Extracted records:
+++

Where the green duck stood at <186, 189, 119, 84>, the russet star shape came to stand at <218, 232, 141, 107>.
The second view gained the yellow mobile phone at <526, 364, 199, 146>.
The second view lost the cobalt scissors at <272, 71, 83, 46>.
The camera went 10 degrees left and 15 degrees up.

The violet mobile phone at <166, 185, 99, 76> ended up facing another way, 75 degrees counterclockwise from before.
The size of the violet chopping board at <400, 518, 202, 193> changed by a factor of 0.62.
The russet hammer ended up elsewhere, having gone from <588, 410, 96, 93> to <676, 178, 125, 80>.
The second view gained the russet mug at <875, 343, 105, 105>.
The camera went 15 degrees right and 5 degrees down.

+++

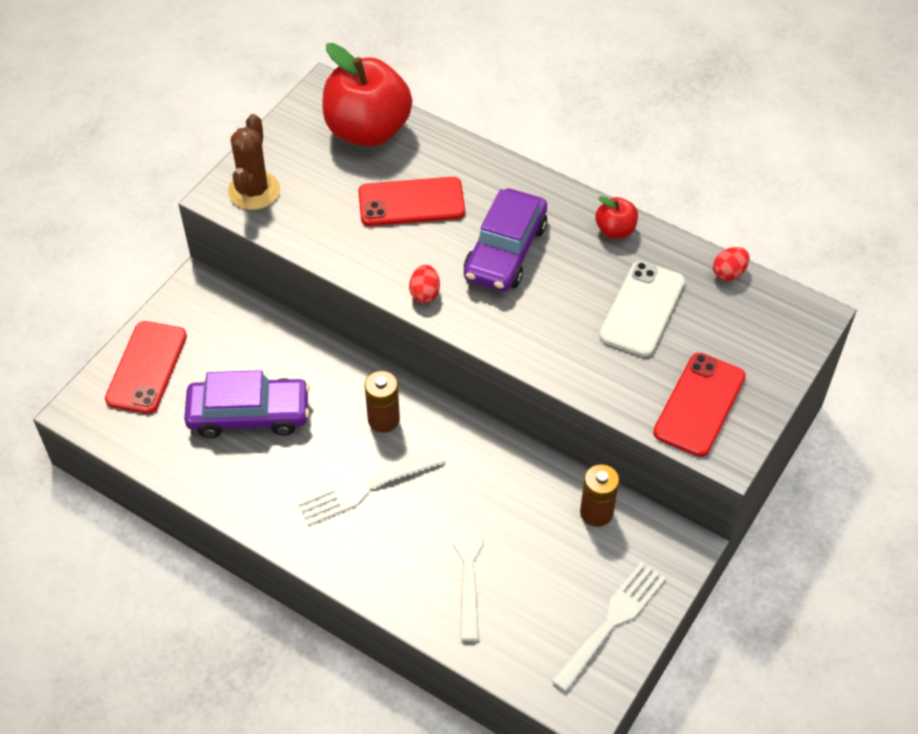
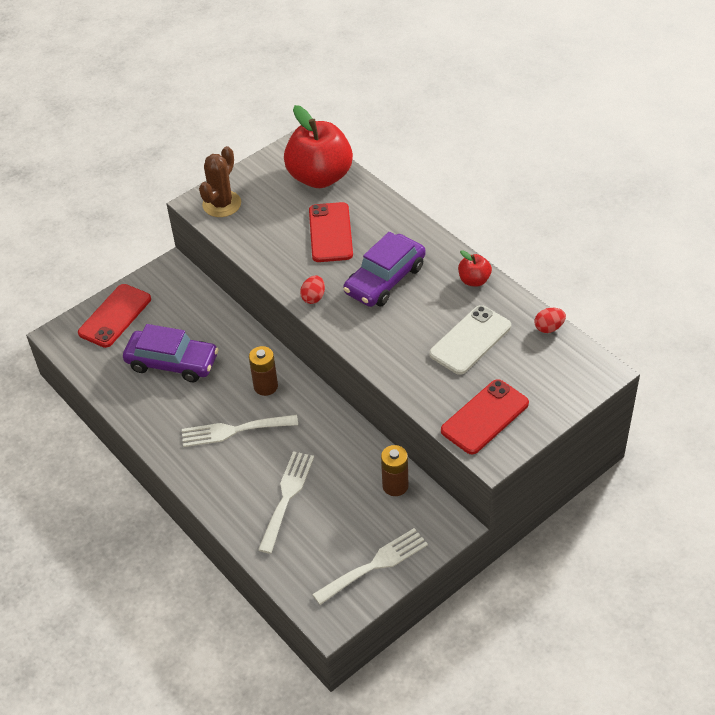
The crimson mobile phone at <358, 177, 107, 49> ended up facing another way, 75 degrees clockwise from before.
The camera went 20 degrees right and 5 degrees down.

+++

Your assignment: The answer is the lines above between the line holding "Where the green" and the line holding "The second view lost", inclusive, each written out exactly, and no others.

Response to this task:
Where the green duck stood at <186, 189, 119, 84>, the russet star shape came to stand at <218, 232, 141, 107>.
The second view gained the yellow mobile phone at <526, 364, 199, 146>.
The second view lost the cobalt scissors at <272, 71, 83, 46>.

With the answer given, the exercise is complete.